--- Start Dataset extract ---

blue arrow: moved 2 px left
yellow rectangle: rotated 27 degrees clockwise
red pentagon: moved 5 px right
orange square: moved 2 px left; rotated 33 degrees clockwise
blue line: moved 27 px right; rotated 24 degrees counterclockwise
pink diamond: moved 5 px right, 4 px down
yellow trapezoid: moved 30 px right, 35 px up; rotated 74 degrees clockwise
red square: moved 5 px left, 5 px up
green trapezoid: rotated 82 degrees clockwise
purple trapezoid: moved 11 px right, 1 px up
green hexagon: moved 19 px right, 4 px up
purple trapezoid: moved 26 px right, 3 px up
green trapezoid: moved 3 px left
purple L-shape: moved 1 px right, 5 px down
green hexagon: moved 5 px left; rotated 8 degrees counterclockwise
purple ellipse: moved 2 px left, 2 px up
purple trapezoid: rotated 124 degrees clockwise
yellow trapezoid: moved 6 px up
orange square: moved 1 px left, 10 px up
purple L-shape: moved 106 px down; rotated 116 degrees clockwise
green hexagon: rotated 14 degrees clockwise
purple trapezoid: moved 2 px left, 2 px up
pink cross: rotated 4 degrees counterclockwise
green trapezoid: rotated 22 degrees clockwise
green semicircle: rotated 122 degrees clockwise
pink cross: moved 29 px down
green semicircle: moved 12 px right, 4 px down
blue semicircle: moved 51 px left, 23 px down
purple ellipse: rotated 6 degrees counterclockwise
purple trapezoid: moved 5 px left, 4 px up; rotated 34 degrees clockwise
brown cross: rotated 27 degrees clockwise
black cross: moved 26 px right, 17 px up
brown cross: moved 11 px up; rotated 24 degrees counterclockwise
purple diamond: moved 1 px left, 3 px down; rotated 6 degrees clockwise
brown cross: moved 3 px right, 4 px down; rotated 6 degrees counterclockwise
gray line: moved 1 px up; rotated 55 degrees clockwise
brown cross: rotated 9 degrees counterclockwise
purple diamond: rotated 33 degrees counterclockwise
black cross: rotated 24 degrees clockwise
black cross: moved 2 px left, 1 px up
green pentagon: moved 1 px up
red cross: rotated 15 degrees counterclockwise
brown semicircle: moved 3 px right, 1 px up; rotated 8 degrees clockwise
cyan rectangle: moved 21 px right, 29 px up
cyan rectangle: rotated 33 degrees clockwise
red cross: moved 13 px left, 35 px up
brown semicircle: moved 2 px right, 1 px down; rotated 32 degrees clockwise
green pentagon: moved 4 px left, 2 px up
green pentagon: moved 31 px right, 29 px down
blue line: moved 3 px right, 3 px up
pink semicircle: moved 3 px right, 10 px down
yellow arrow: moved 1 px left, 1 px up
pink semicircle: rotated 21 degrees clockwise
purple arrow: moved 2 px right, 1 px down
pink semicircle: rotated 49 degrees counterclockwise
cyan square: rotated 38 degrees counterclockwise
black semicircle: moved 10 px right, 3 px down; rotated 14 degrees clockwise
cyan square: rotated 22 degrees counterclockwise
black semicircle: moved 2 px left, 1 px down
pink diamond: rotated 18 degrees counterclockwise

--- End Dataset extract ---

▸ **Short task**
Please output every line of the records above as a Markdown table with the columns No. and Line, numbering the rows and skipping any blank lines.

▸ **Solution to this problem**
| No. | Line |
|---|---|
| 1 | blue arrow: moved 2 px left |
| 2 | yellow rectangle: rotated 27 degrees clockwise |
| 3 | red pentagon: moved 5 px right |
| 4 | orange square: moved 2 px left; rotated 33 degrees clockwise |
| 5 | blue line: moved 27 px right; rotated 24 degrees counterclockwise |
| 6 | pink diamond: moved 5 px right, 4 px down |
| 7 | yellow trapezoid: moved 30 px right, 35 px up; rotated 74 degrees clockwise |
| 8 | red square: moved 5 px left, 5 px up |
| 9 | green trapezoid: rotated 82 degrees clockwise |
| 10 | purple trapezoid: moved 11 px right, 1 px up |
| 11 | green hexagon: moved 19 px right, 4 px up |
| 12 | purple trapezoid: moved 26 px right, 3 px up |
| 13 | green trapezoid: moved 3 px left |
| 14 | purple L-shape: moved 1 px right, 5 px down |
| 15 | green hexagon: moved 5 px left; rotated 8 degrees counterclockwise |
| 16 | purple ellipse: moved 2 px left, 2 px up |
| 17 | purple trapezoid: rotated 124 degrees clockwise |
| 18 | yellow trapezoid: moved 6 px up |
| 19 | orange square: moved 1 px left, 10 px up |
| 20 | purple L-shape: moved 106 px down; rotated 116 degrees clockwise |
| 21 | green hexagon: rotated 14 degrees clockwise |
| 22 | purple trapezoid: moved 2 px left, 2 px up |
| 23 | pink cross: rotated 4 degrees counterclockwise |
| 24 | green trapezoid: rotated 22 degrees clockwise |
| 25 | green semicircle: rotated 122 degrees clockwise |
| 26 | pink cross: moved 29 px down |
| 27 | green semicircle: moved 12 px right, 4 px down |
| 28 | blue semicircle: moved 51 px left, 23 px down |
| 29 | purple ellipse: rotated 6 degrees counterclockwise |
| 30 | purple trapezoid: moved 5 px left, 4 px up; rotated 34 degrees clockwise |
| 31 | brown cross: rotated 27 degrees clockwise |
| 32 | black cross: moved 26 px right, 17 px up |
| 33 | brown cross: moved 11 px up; rotated 24 degrees counterclockwise |
| 34 | purple diamond: moved 1 px left, 3 px down; rotated 6 degrees clockwise |
| 35 | brown cross: moved 3 px right, 4 px down; rotated 6 degrees counterclockwise |
| 36 | gray line: moved 1 px up; rotated 55 degrees clockwise |
| 37 | brown cross: rotated 9 degrees counterclockwise |
| 38 | purple diamond: rotated 33 degrees counterclockwise |
| 39 | black cross: rotated 24 degrees clockwise |
| 40 | black cross: moved 2 px left, 1 px up |
| 41 | green pentagon: moved 1 px up |
| 42 | red cross: rotated 15 degrees counterclockwise |
| 43 | brown semicircle: moved 3 px right, 1 px up; rotated 8 degrees clockwise |
| 44 | cyan rectangle: moved 21 px right, 29 px up |
| 45 | cyan rectangle: rotated 33 degrees clockwise |
| 46 | red cross: moved 13 px left, 35 px up |
| 47 | brown semicircle: moved 2 px right, 1 px down; rotated 32 degrees clockwise |
| 48 | green pentagon: moved 4 px left, 2 px up |
| 49 | green pentagon: moved 31 px right, 29 px down |
| 50 | blue line: moved 3 px right, 3 px up |
| 51 | pink semicircle: moved 3 px right, 10 px down |
| 52 | yellow arrow: moved 1 px left, 1 px up |
| 53 | pink semicircle: rotated 21 degrees clockwise |
| 54 | purple arrow: moved 2 px right, 1 px down |
| 55 | pink semicircle: rotated 49 degrees counterclockwise |
| 56 | cyan square: rotated 38 degrees counterclockwise |
| 57 | black semicircle: moved 10 px right, 3 px down; rotated 14 degrees clockwise |
| 58 | cyan square: rotated 22 degrees counterclockwise |
| 59 | black semicircle: moved 2 px left, 1 px down |
| 60 | pink diamond: rotated 18 degrees counterclockwise |